◆ Provided records:
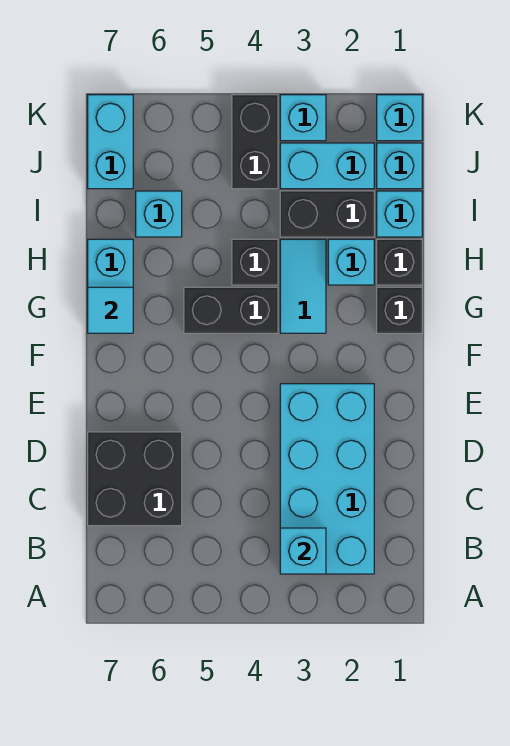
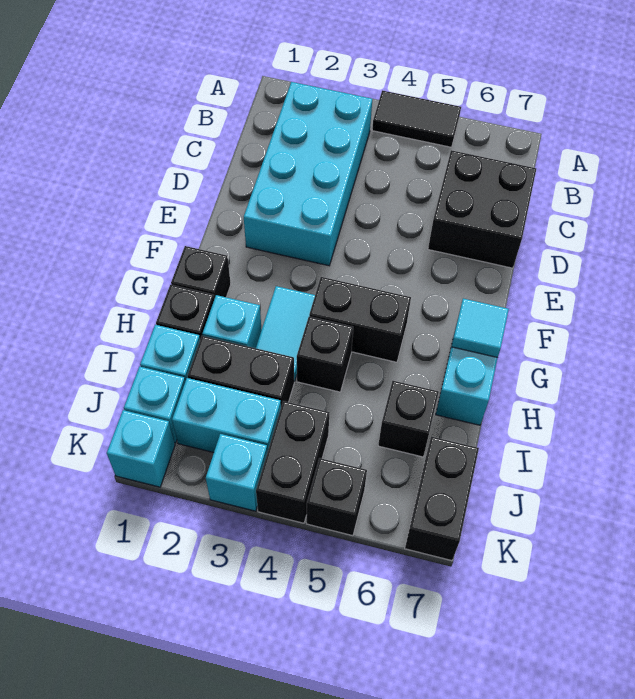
none -> black tile A4:A5 level 1
cyan brick B3 level 2 -> none
cyan brick I6 level 1 -> black brick I6 level 1
cyan brick J7:K7 level 1 -> black brick J7:K7 level 1
none -> black brick K5 level 1

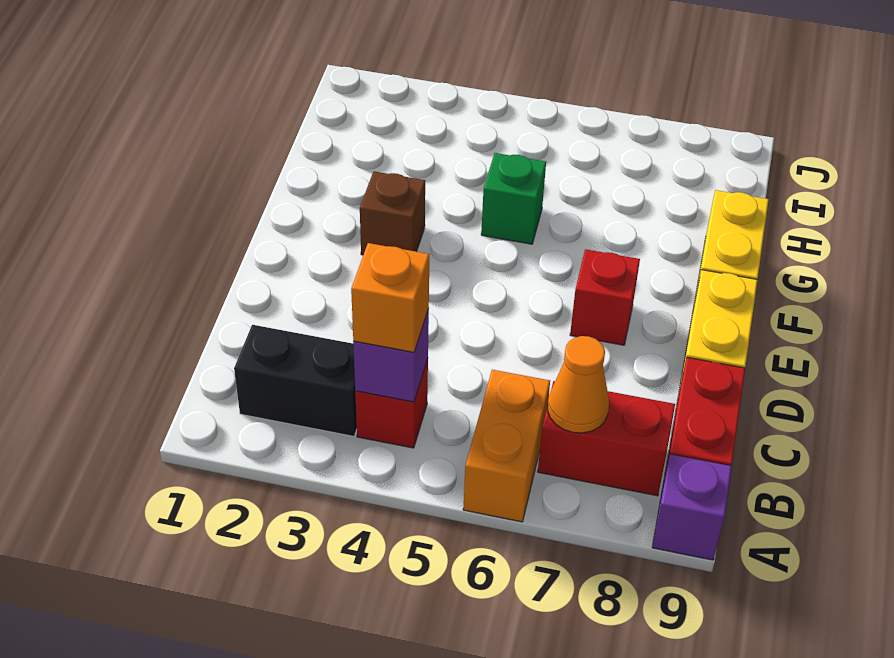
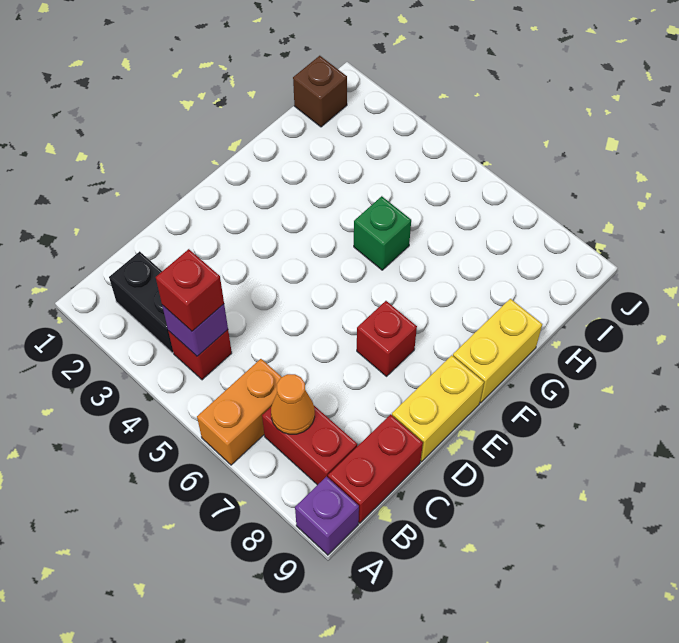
orange brick B4 level 3 -> red brick B4 level 3
brown brick F3 level 1 -> brown brick I1 level 1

◆ The task:
Your copy should match the entries exactly, minus the pictures.

◆ Finished task:
none -> black tile A4:A5 level 1
cyan brick B3 level 2 -> none
cyan brick I6 level 1 -> black brick I6 level 1
cyan brick J7:K7 level 1 -> black brick J7:K7 level 1
none -> black brick K5 level 1

orange brick B4 level 3 -> red brick B4 level 3
brown brick F3 level 1 -> brown brick I1 level 1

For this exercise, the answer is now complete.